PROBLEM STATEMENT ▸
Please copy, word for word, the lines in the items below from the line with "The black leather jacket at upper center should" up to and including the line with "You are standing".

EXTRACTED MATERIAL ▸

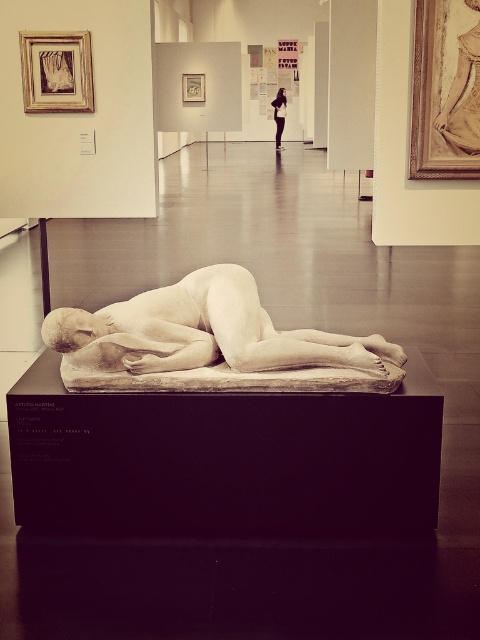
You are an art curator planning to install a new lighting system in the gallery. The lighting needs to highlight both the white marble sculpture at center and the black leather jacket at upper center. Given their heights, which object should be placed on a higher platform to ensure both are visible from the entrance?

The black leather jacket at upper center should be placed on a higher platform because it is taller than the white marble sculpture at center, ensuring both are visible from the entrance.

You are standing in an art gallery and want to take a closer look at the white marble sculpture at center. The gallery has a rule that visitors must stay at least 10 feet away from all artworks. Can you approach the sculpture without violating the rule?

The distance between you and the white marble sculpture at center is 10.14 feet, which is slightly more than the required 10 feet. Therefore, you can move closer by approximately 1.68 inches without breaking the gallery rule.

==

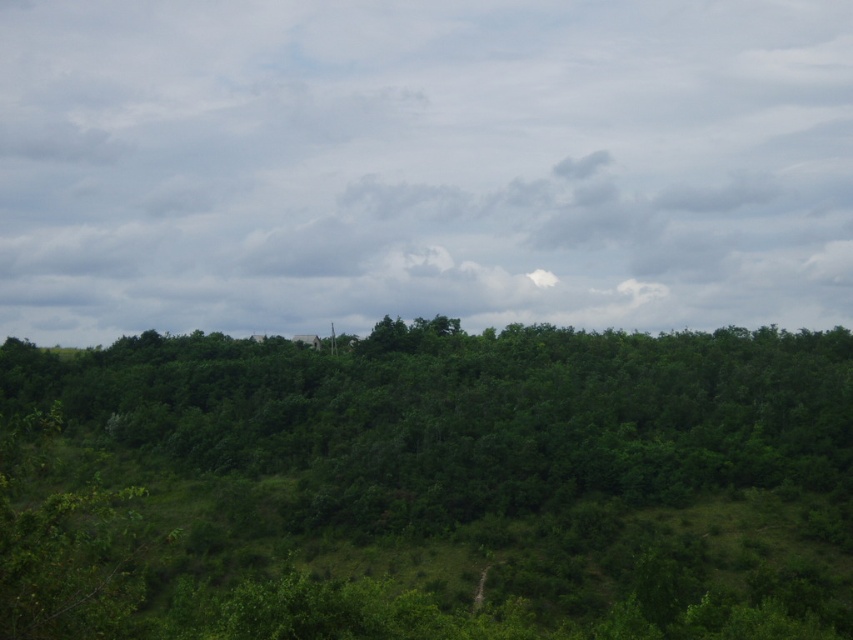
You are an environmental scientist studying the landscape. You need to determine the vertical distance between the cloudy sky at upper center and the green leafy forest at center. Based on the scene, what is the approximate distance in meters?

SOLUTION BELOW ▸
The black leather jacket at upper center should be placed on a higher platform because it is taller than the white marble sculpture at center, ensuring both are visible from the entrance.

You are standing in an art gallery and want to take a closer look at the white marble sculpture at center. The gallery has a rule that visitors must stay at least 10 feet away from all artworks. Can you approach the sculpture without violating the rule?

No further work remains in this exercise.